╭─ MATERIAL PROVIDED

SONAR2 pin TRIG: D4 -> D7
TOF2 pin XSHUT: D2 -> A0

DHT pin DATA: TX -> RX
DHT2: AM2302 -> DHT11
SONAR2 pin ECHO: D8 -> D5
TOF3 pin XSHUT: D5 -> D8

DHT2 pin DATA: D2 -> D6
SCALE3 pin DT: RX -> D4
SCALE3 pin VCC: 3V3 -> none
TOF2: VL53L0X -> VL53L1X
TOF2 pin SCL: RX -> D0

╰─
╭─ MATERIAL PROVIDED

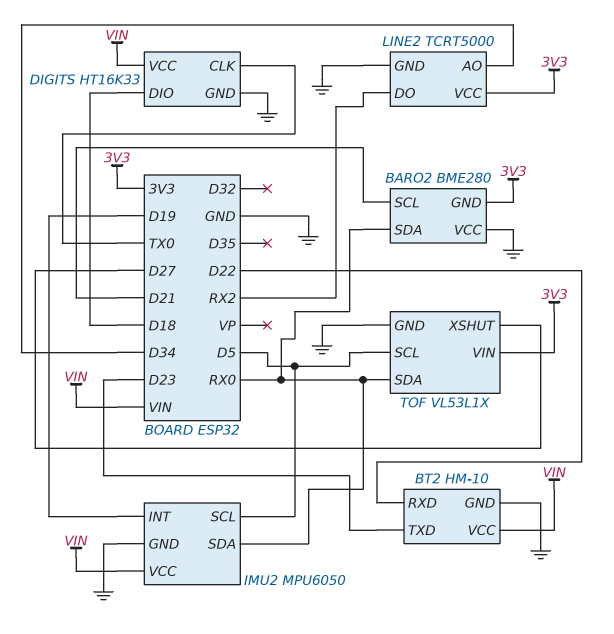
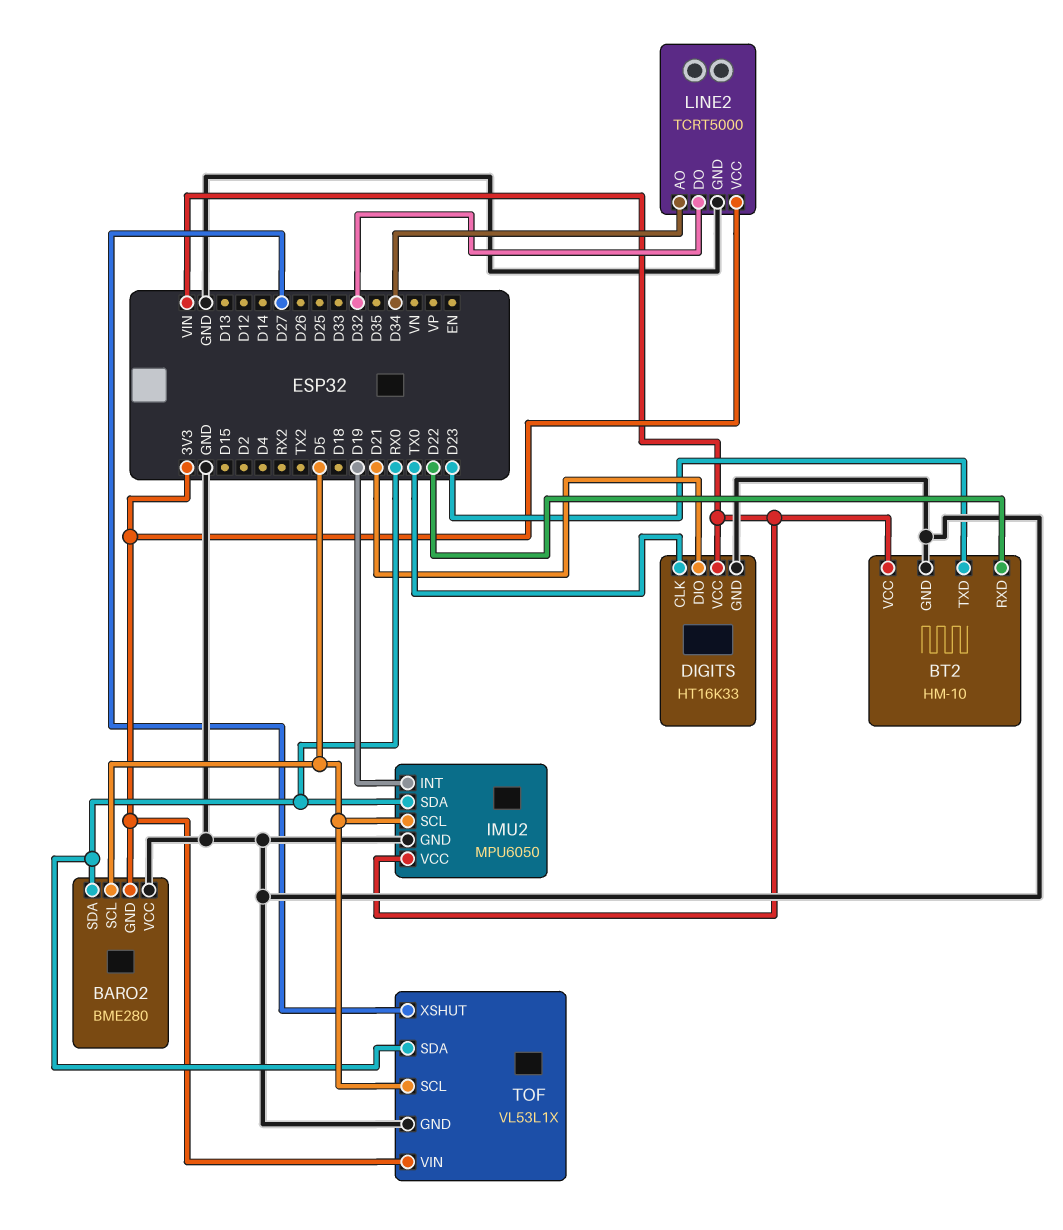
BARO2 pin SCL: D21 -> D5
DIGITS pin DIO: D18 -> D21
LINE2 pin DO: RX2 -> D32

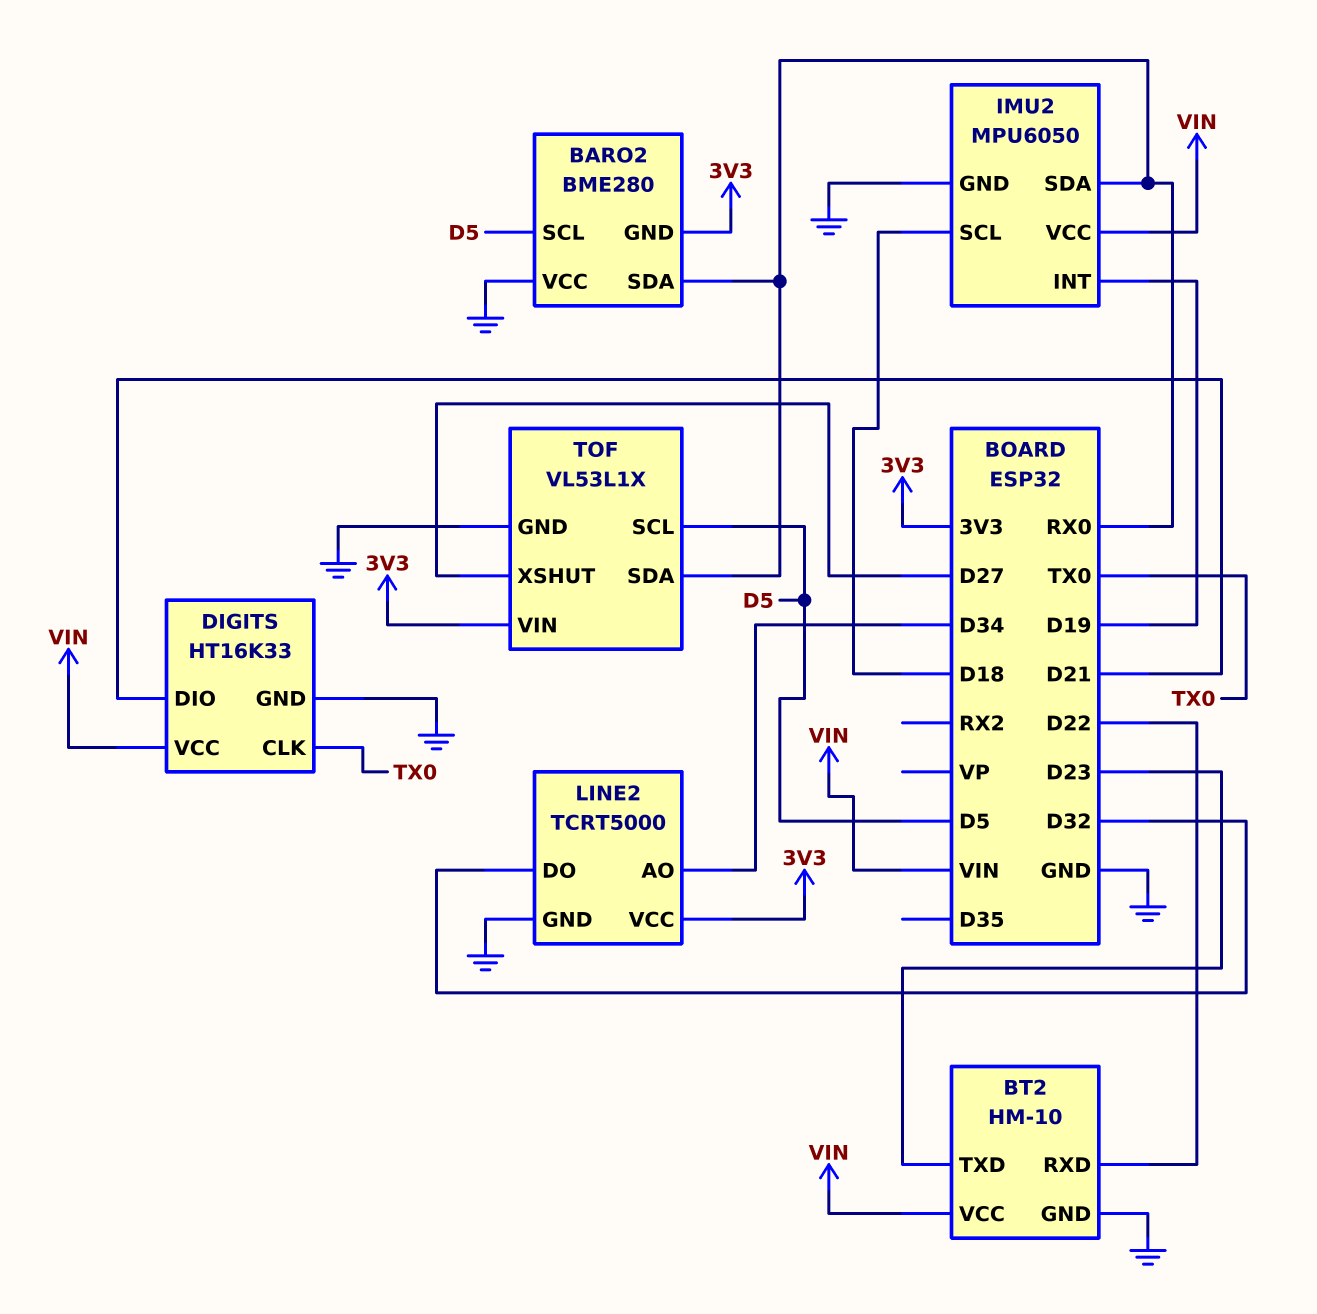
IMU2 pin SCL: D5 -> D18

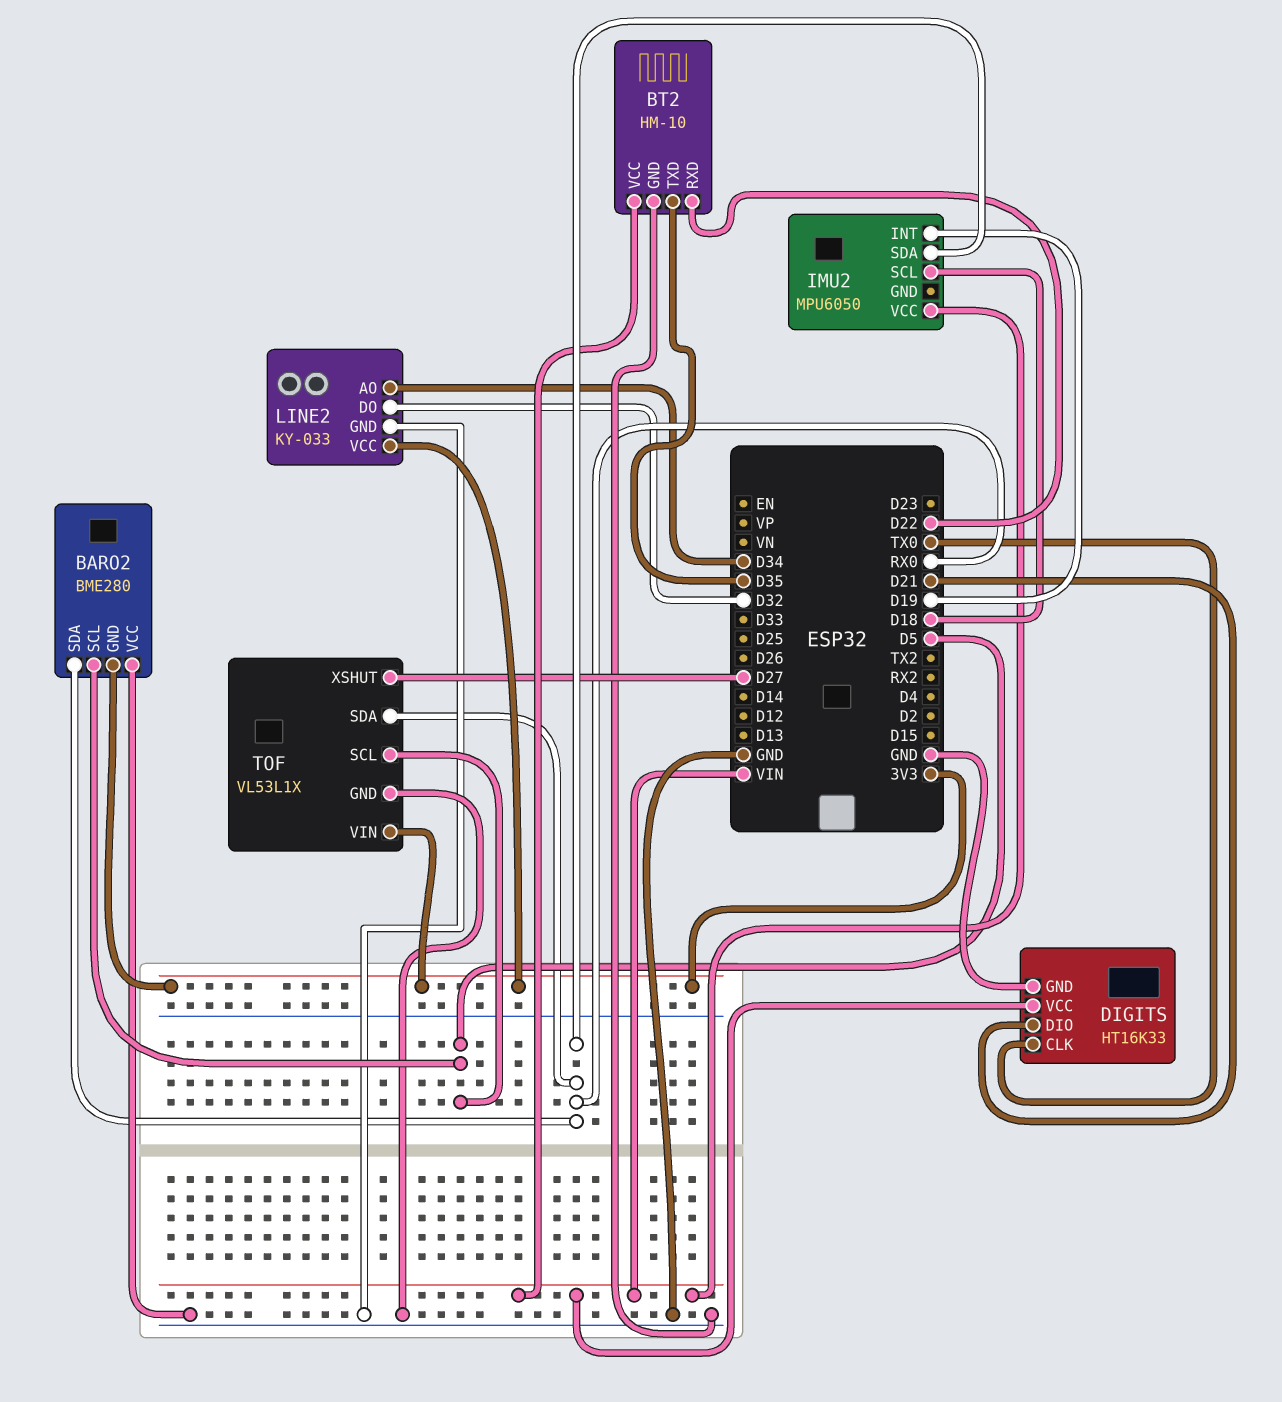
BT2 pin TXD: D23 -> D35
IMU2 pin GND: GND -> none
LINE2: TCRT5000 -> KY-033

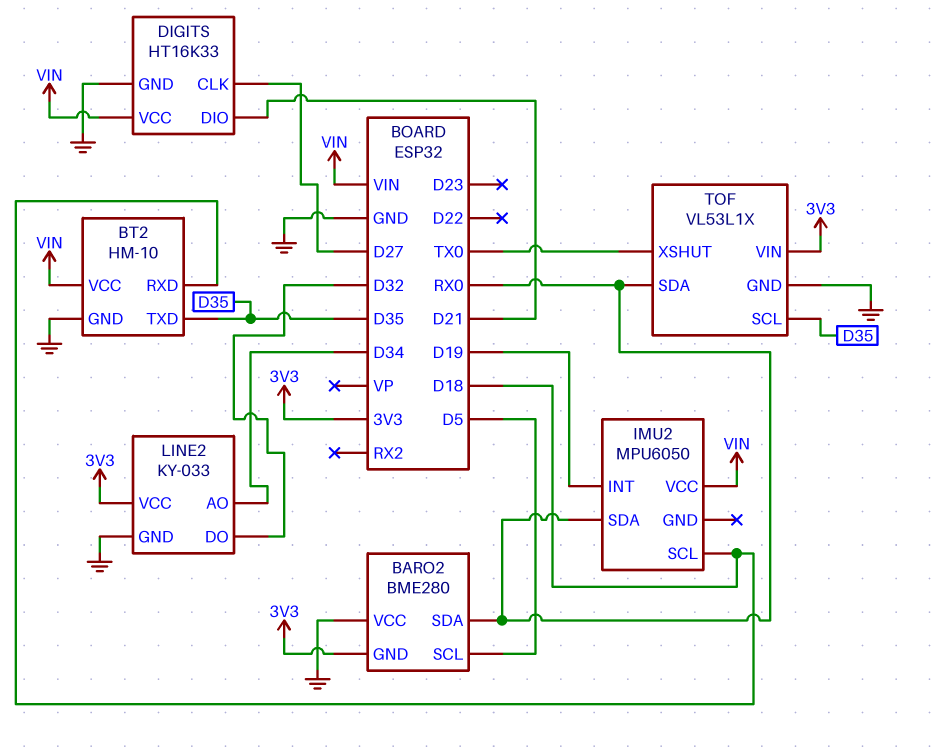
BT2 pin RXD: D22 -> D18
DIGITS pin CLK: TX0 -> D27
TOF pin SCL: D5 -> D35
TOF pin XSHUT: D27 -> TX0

╰─

:: GOAL OF THE EXERCISE ::
What you give back must be the stretch above, starting at the line with "SONAR2 pin TRIG: D4 -> D7" and ending at the line with "TOF2 pin SCL: RX -> D0", copied exactly.

:: OUTPUT OF THE TASK ::
SONAR2 pin TRIG: D4 -> D7
TOF2 pin XSHUT: D2 -> A0

DHT pin DATA: TX -> RX
DHT2: AM2302 -> DHT11
SONAR2 pin ECHO: D8 -> D5
TOF3 pin XSHUT: D5 -> D8

DHT2 pin DATA: D2 -> D6
SCALE3 pin DT: RX -> D4
SCALE3 pin VCC: 3V3 -> none
TOF2: VL53L0X -> VL53L1X
TOF2 pin SCL: RX -> D0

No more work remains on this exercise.